### Task requirements
The whole listing below needs to be duplicated exactly, pictures aside.
--- Source material ---
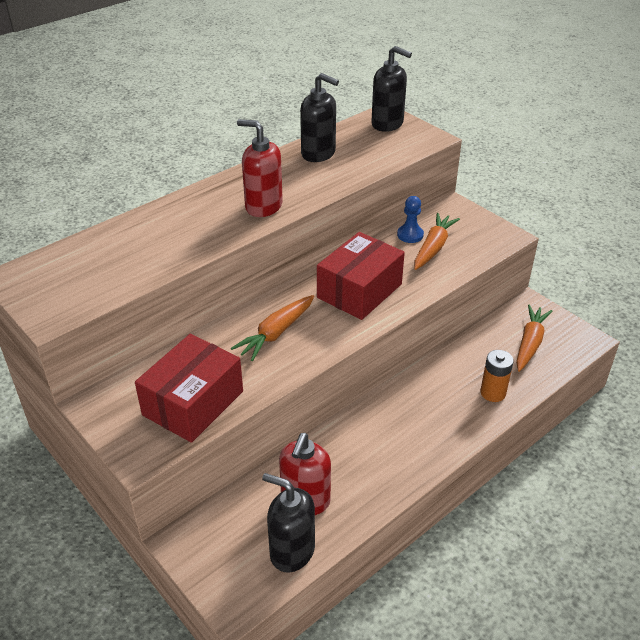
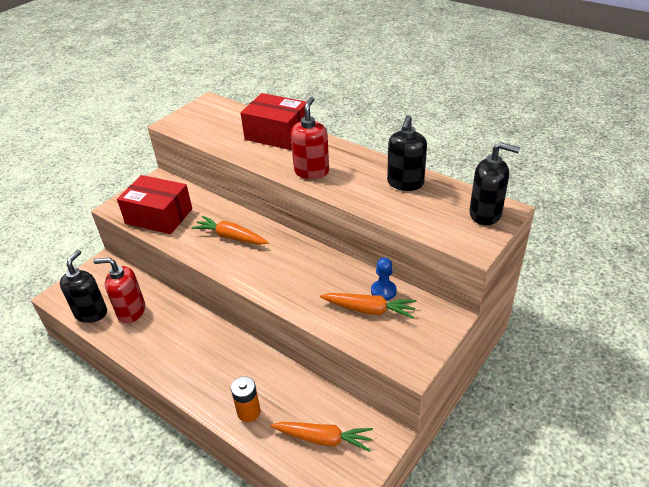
camera: 80 degrees right, 0 degrees up
(359, 291) = (291, 271): red box -> red box (277, 134)
(387, 124) = (485, 214): black soap dispenser -> black soap dispenser turned 90 degrees counterclockwise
---
### Result for this exercise
camera: 80 degrees right, 0 degrees up
(359, 291) = (291, 271): red box -> red box (277, 134)
(387, 124) = (485, 214): black soap dispenser -> black soap dispenser turned 90 degrees counterclockwise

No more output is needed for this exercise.